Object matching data
-*-
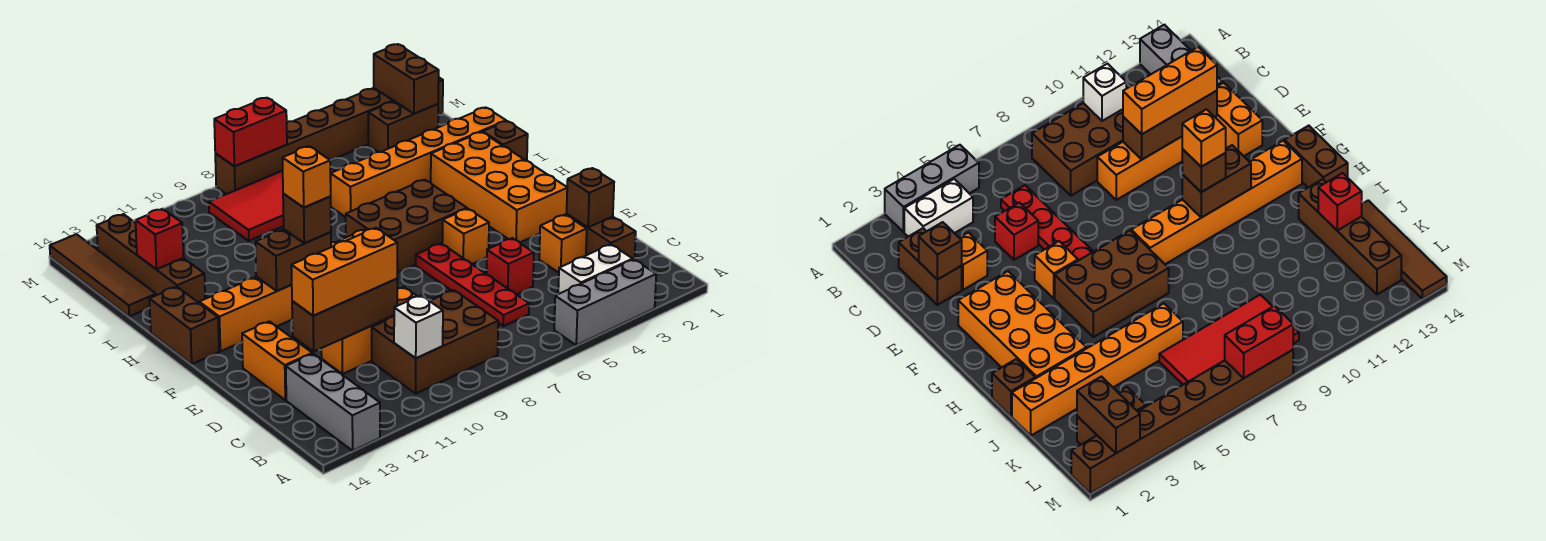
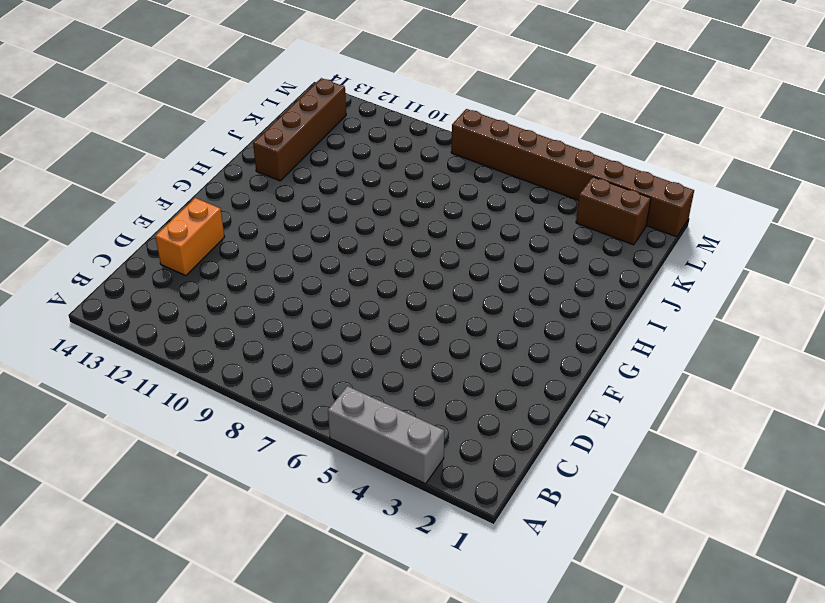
none -> grey brick A13:C13 level 1
none -> white brick B3:B4 level 1
none -> brown brick B8:C10 level 1
none -> brown brick C2:D2 level 1

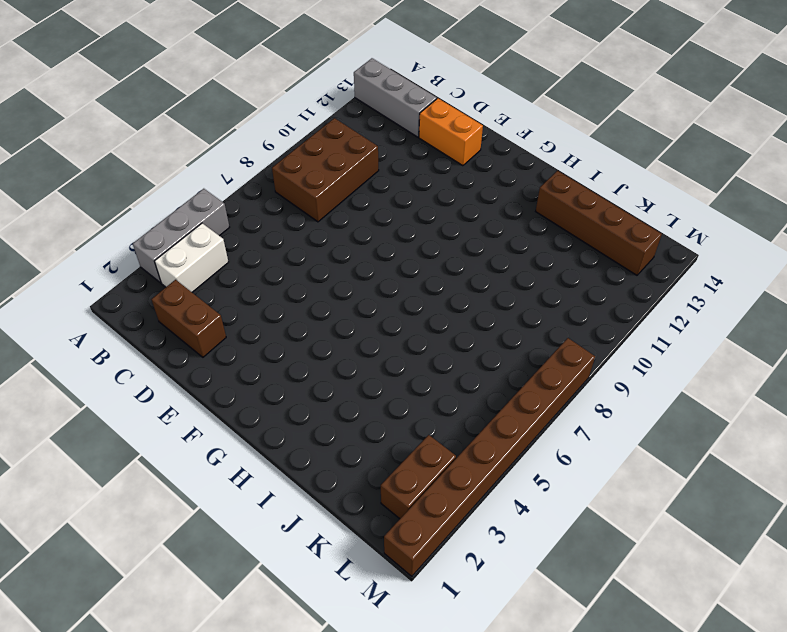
none -> red plate C6:F6 level 1
none -> orange brick D3 level 1
none -> red brick D5 level 1
none -> orange brick D9:D11 level 1

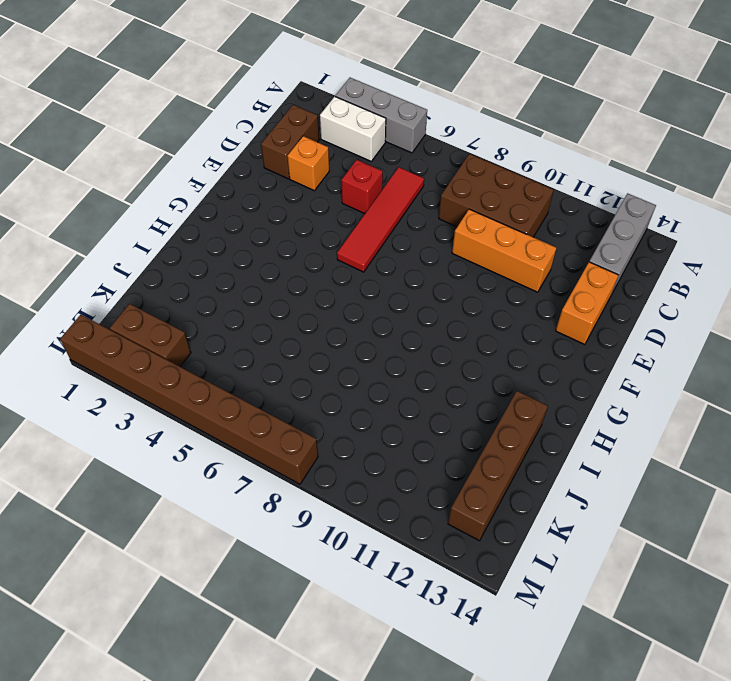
red tile C6:F6 level 1 -> red plate C6:F6 level 1
none -> orange brick F2:I3 level 1
none -> orange brick F5 level 1
none -> brown brick G5:H7 level 1
none -> orange brick G8:G13 level 1

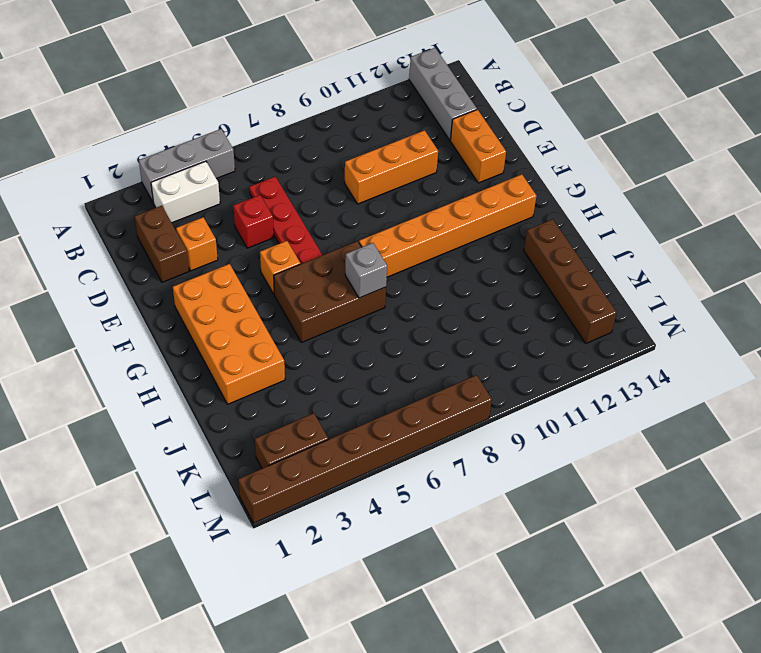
grey brick H7 level 2 -> none
none -> brown brick B8:C10 level 1
none -> brown brick G14:H14 level 1
none -> brown brick I1 level 1
none -> orange brick J1:J6 level 1

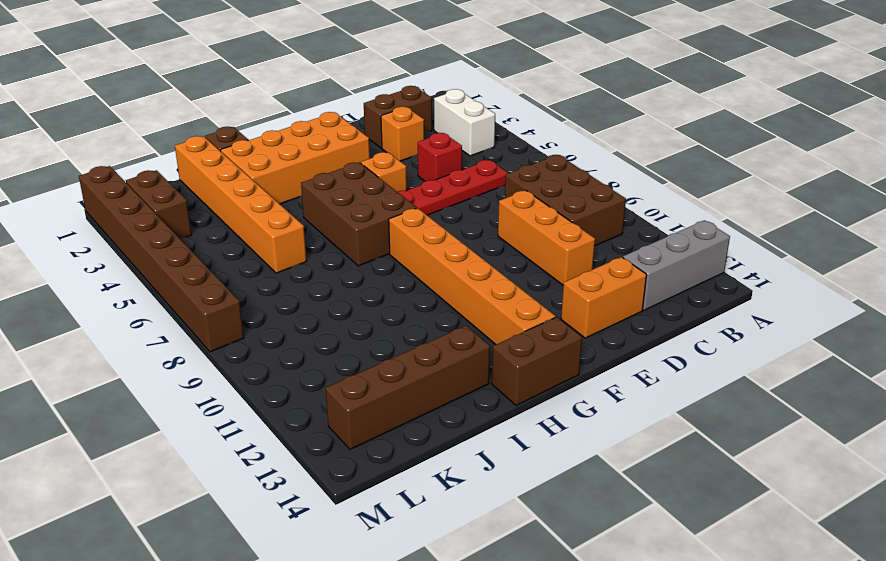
none -> grey brick A3:A5 level 1
none -> brown tile J14:M14 level 1
none -> red tile K6:L9 level 1
none -> white brick B10 level 2

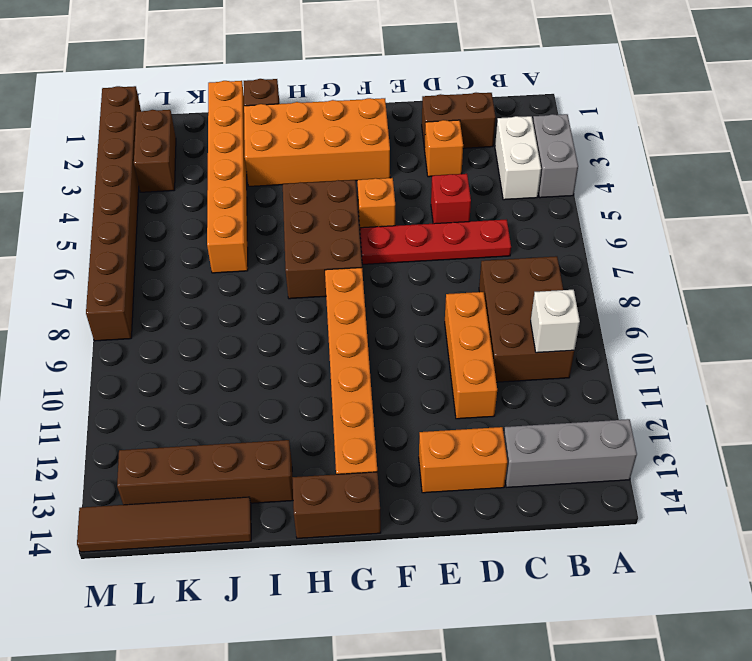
grey brick A3:A4 level 1 -> grey brick A3:A5 level 1
none -> red tile K6:L9 level 1
none -> brown brick D2 level 2
none -> brown brick D10:D12 level 2
none -> brown brick G10:G11 level 2

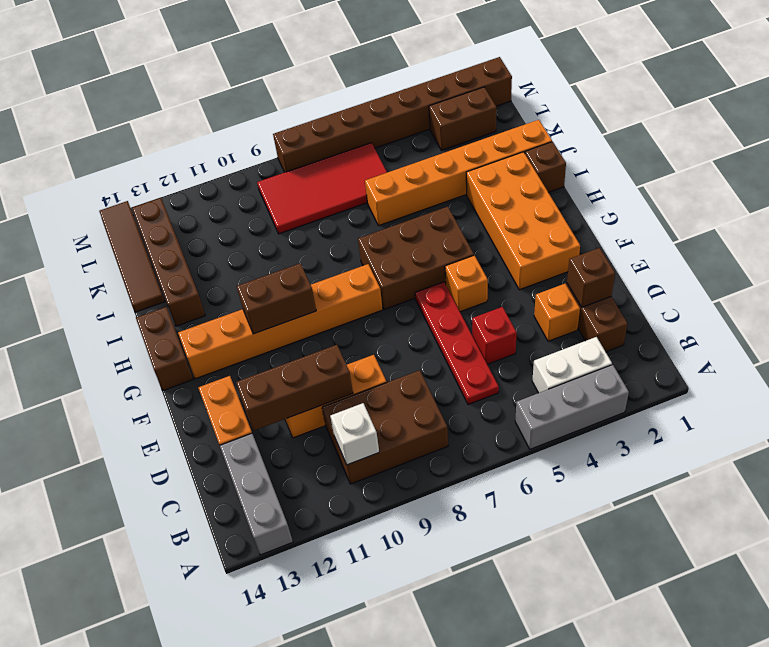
none -> red brick J13 level 2
none -> brown brick L2:M2 level 2
none -> red brick M7:M8 level 2
none -> orange brick D10:D12 level 3

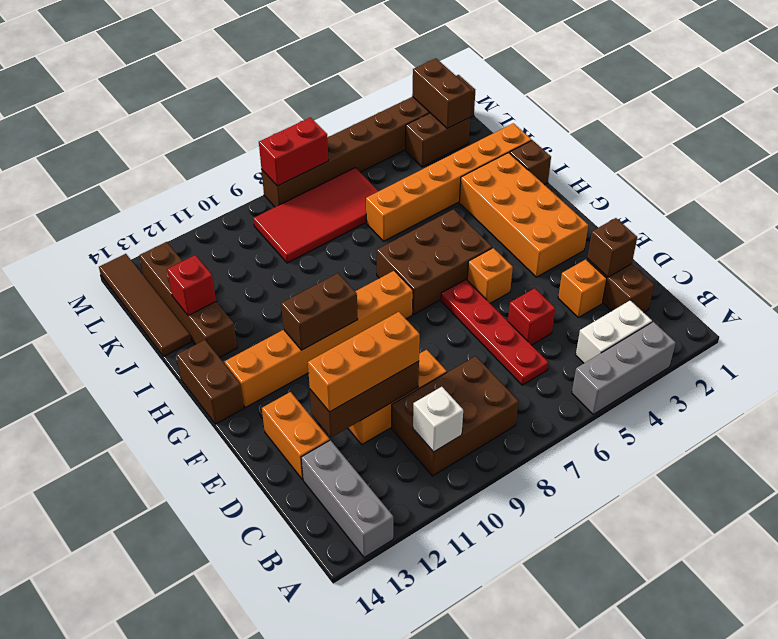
none -> brown brick G10 level 3
none -> orange brick G10 level 4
-*-
**Task instructions**.
Look through the entries above, and wherever a line holds the string "orange", copy it.

**Task response**.
none -> orange brick D3 level 1
none -> orange brick D9:D11 level 1
none -> orange brick F2:I3 level 1
none -> orange brick F5 level 1
none -> orange brick G8:G13 level 1
none -> orange brick J1:J6 level 1
none -> orange brick D10:D12 level 3
none -> orange brick G10 level 4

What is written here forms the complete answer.